• **WORK ORDER**: Only one span of the listing below should come back. It runs from the line with "camera: 50 degrees left, 0 degrees up" through the line with "none -> blue brush [610,542,641,599]", and each of its lines must be reproduced exactly.

• **ENTRIES PROVIDED**:
# # #

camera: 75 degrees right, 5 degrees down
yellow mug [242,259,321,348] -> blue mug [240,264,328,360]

# # #

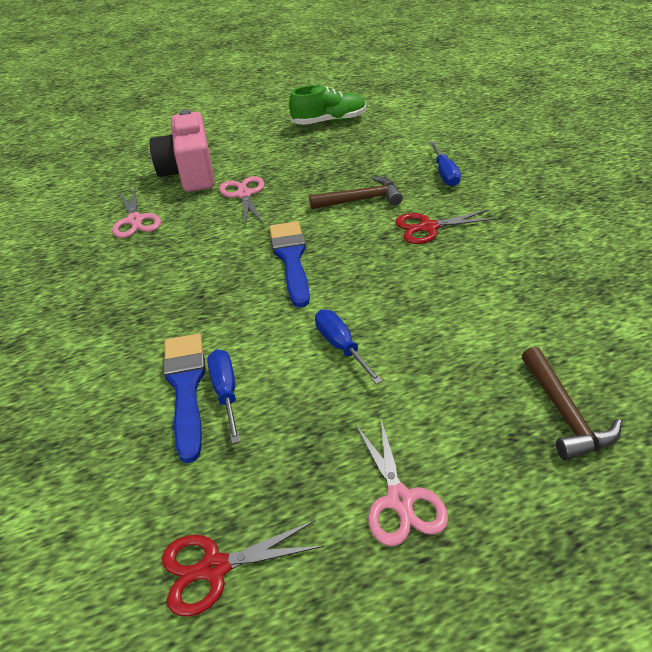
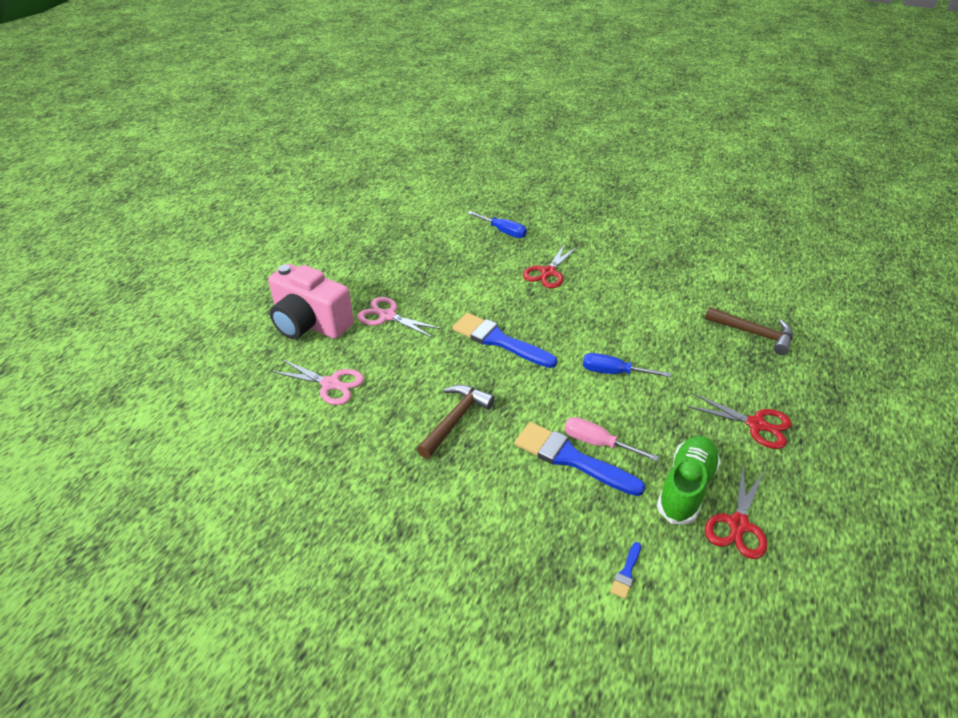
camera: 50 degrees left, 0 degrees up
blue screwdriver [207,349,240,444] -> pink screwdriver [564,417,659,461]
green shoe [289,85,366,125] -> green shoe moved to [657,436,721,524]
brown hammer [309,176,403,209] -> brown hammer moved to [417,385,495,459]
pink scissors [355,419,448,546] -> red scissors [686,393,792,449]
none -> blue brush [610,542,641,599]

# # #

• **RESULT OF THE EXERCISE**:
camera: 50 degrees left, 0 degrees up
blue screwdriver [207,349,240,444] -> pink screwdriver [564,417,659,461]
green shoe [289,85,366,125] -> green shoe moved to [657,436,721,524]
brown hammer [309,176,403,209] -> brown hammer moved to [417,385,495,459]
pink scissors [355,419,448,546] -> red scissors [686,393,792,449]
none -> blue brush [610,542,641,599]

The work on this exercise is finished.